▶ [EXERCISE DETAILS] Repeat the data word for word and skip the pictures.

▶ [EXCERPTED DATA]
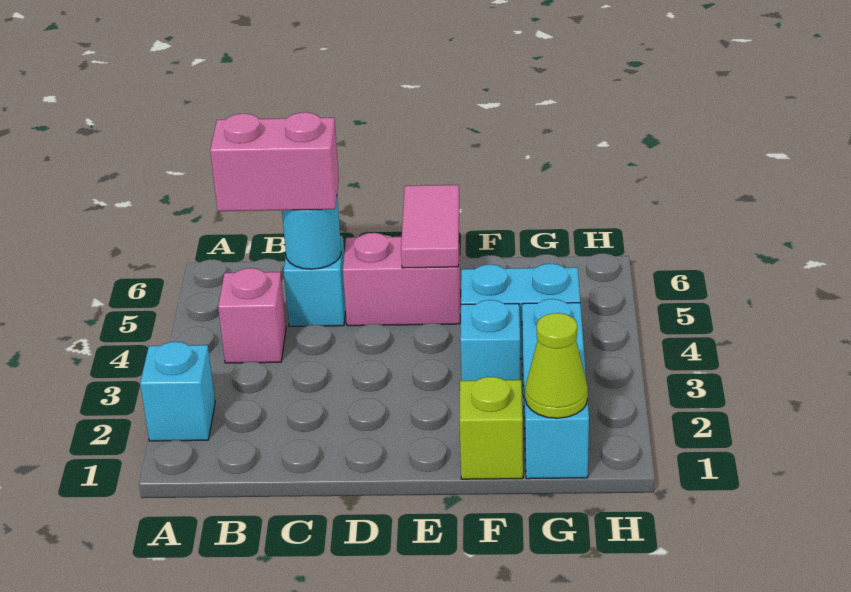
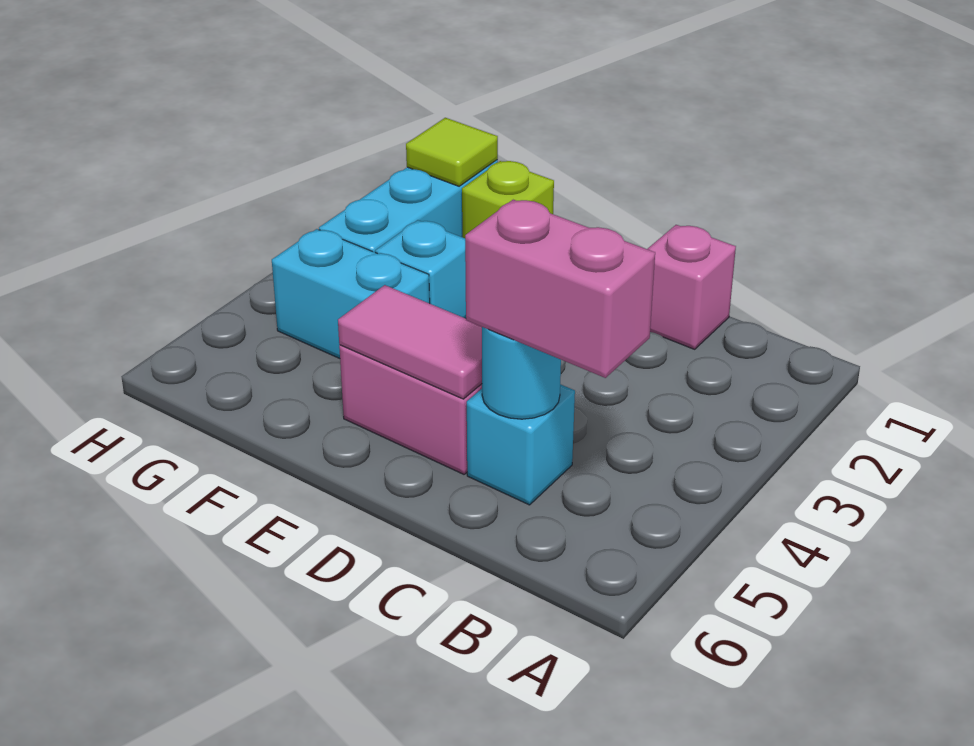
cyan brick A2 level 1 -> none
pink brick B4 level 1 -> pink brick C1 level 1
pink tile E5:E6 level 2 -> pink tile D5:E5 level 2
lime cone G1 level 2 -> lime tile G1 level 2

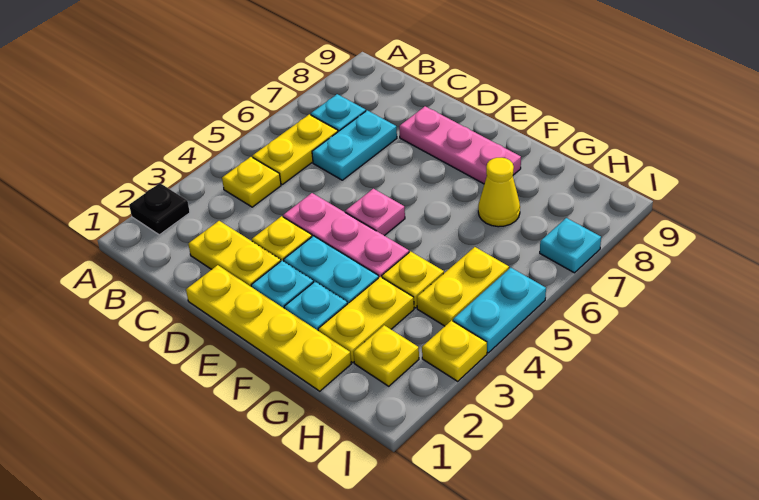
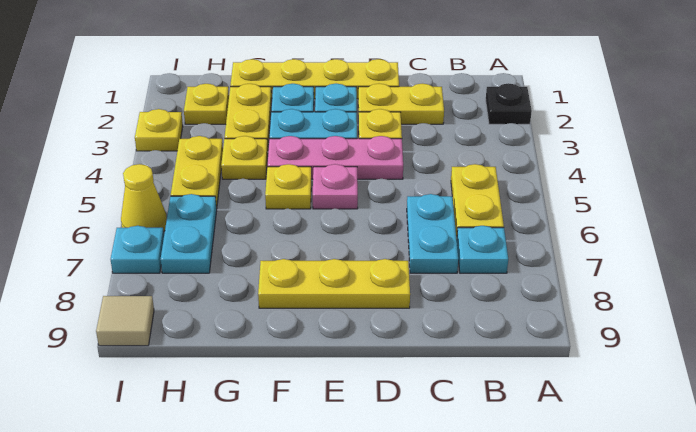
yellow plate B4 level 1 -> yellow plate F5 level 1
pink plate D8:F8 level 1 -> yellow plate D8:F8 level 1
yellow cone G7 level 1 -> yellow cone I6 level 1
cyan plate I4:I5 level 1 -> cyan plate H6:H7 level 1
none -> tan tile I9 level 1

▶ [EXERCISE ANSWER]
cyan brick A2 level 1 -> none
pink brick B4 level 1 -> pink brick C1 level 1
pink tile E5:E6 level 2 -> pink tile D5:E5 level 2
lime cone G1 level 2 -> lime tile G1 level 2

yellow plate B4 level 1 -> yellow plate F5 level 1
pink plate D8:F8 level 1 -> yellow plate D8:F8 level 1
yellow cone G7 level 1 -> yellow cone I6 level 1
cyan plate I4:I5 level 1 -> cyan plate H6:H7 level 1
none -> tan tile I9 level 1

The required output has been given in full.